• _GOAL OF THE EXERCISE_
For the word "black", return each line of the data in which it occurs.

• _THE DATA_
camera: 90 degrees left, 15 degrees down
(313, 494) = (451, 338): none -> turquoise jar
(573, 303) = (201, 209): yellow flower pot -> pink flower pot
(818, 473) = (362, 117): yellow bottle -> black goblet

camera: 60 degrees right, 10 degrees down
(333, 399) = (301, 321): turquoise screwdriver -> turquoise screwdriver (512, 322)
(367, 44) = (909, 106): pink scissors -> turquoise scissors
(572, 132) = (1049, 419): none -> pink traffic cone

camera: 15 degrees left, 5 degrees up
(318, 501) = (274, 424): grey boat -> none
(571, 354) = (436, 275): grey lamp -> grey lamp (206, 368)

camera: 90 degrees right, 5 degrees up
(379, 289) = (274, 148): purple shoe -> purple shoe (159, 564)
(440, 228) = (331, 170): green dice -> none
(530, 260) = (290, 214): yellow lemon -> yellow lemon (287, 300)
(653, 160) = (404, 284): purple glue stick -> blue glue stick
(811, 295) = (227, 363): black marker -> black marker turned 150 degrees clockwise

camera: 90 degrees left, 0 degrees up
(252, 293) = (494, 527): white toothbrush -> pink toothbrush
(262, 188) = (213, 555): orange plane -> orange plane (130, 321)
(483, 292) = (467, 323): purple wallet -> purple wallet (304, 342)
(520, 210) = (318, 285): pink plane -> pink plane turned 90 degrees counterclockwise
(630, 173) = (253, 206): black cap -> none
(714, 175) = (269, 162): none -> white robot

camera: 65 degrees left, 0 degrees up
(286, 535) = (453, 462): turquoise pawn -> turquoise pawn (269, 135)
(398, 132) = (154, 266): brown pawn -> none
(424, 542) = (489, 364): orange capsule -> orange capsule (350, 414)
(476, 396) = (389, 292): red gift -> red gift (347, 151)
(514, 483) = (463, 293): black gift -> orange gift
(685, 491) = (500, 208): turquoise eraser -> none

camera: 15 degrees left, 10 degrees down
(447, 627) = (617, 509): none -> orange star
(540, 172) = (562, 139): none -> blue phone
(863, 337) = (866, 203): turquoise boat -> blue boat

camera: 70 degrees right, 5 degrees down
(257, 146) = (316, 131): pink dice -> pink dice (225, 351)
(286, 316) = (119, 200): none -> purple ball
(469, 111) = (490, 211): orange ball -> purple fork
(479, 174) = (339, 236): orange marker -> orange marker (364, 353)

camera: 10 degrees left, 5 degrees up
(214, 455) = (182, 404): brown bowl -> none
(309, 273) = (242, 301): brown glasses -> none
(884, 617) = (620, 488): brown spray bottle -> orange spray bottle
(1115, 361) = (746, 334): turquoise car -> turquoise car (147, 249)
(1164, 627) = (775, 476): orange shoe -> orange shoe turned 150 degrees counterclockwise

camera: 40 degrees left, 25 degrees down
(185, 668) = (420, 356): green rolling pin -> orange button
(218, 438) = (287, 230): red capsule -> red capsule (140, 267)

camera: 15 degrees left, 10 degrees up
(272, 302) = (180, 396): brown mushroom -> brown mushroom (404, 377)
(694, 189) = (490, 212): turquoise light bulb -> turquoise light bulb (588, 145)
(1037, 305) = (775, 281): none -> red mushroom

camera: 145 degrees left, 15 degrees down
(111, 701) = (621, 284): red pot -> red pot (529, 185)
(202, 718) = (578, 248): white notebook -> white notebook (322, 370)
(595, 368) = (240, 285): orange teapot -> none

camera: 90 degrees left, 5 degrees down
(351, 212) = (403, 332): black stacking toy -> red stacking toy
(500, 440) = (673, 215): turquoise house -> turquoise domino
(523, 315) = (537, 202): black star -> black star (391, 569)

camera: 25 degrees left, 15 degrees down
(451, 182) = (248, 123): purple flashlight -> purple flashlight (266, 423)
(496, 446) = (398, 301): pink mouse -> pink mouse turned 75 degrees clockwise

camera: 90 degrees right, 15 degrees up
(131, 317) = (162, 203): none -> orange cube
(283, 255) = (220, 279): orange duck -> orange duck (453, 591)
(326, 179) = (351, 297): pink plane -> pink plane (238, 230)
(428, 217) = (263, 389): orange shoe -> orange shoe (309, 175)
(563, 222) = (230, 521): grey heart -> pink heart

• _SOLUTION TO THIS EXERCISE_
(818, 473) = (362, 117): yellow bottle -> black goblet
(811, 295) = (227, 363): black marker -> black marker turned 150 degrees clockwise
(630, 173) = (253, 206): black cap -> none
(514, 483) = (463, 293): black gift -> orange gift
(351, 212) = (403, 332): black stacking toy -> red stacking toy
(523, 315) = (537, 202): black star -> black star (391, 569)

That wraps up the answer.